[Requirement] Before copying, remove every picture, and then repeat all entries below precisely as written.

*** Provided material ***

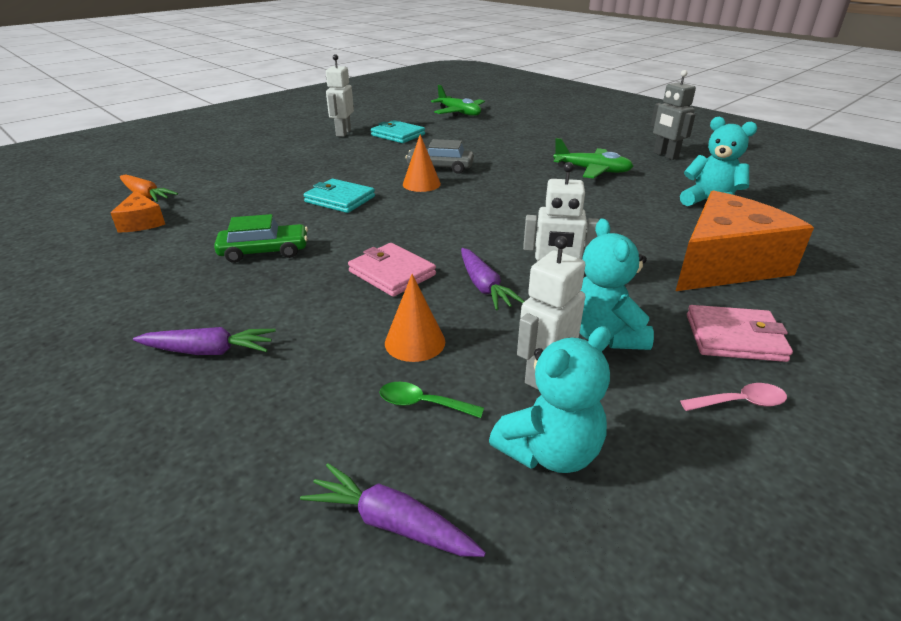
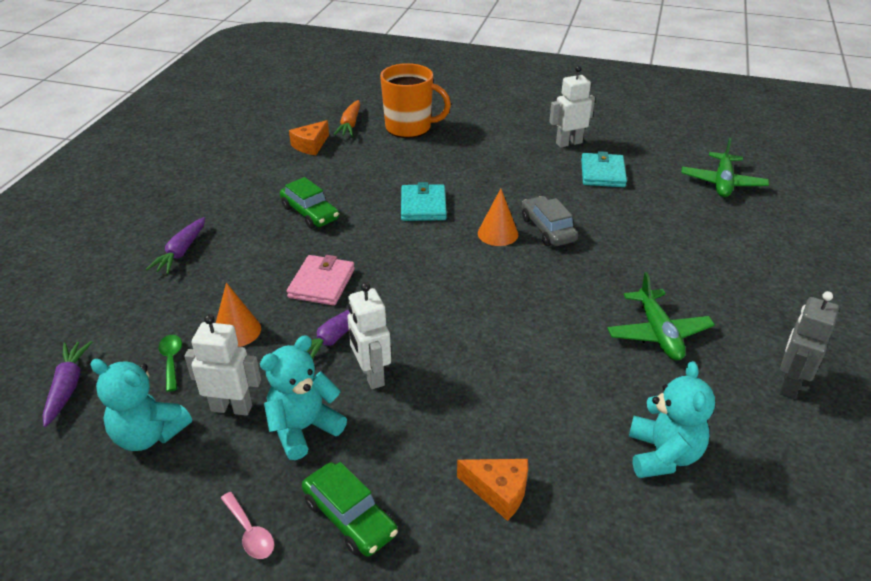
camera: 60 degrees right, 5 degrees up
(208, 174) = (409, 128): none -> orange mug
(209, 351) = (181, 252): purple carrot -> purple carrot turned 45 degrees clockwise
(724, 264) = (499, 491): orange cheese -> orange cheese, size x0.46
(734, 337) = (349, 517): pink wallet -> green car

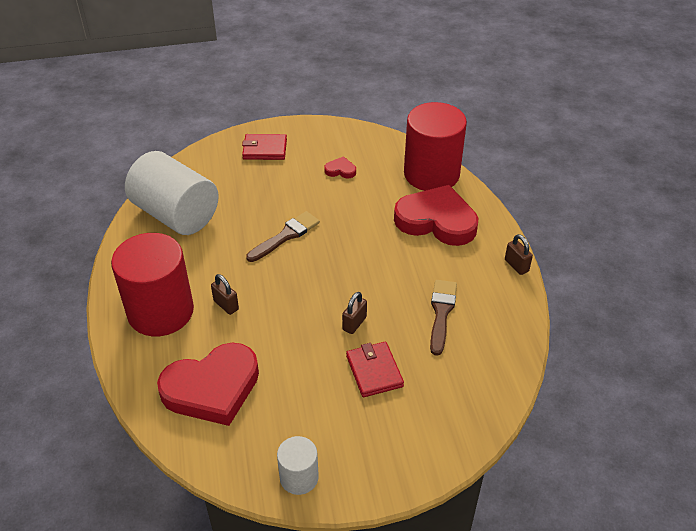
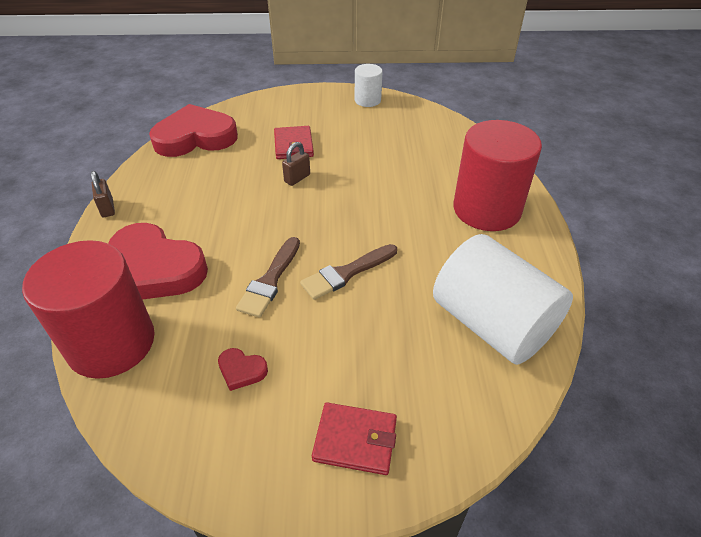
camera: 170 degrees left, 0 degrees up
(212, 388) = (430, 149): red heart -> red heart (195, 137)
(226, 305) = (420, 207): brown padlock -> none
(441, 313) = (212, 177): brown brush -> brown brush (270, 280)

*** End of Provided material ***

[Solution below]
camera: 60 degrees right, 5 degrees up
(208, 174) = (409, 128): none -> orange mug
(209, 351) = (181, 252): purple carrot -> purple carrot turned 45 degrees clockwise
(724, 264) = (499, 491): orange cheese -> orange cheese, size x0.46
(734, 337) = (349, 517): pink wallet -> green car

camera: 170 degrees left, 0 degrees up
(212, 388) = (430, 149): red heart -> red heart (195, 137)
(226, 305) = (420, 207): brown padlock -> none
(441, 313) = (212, 177): brown brush -> brown brush (270, 280)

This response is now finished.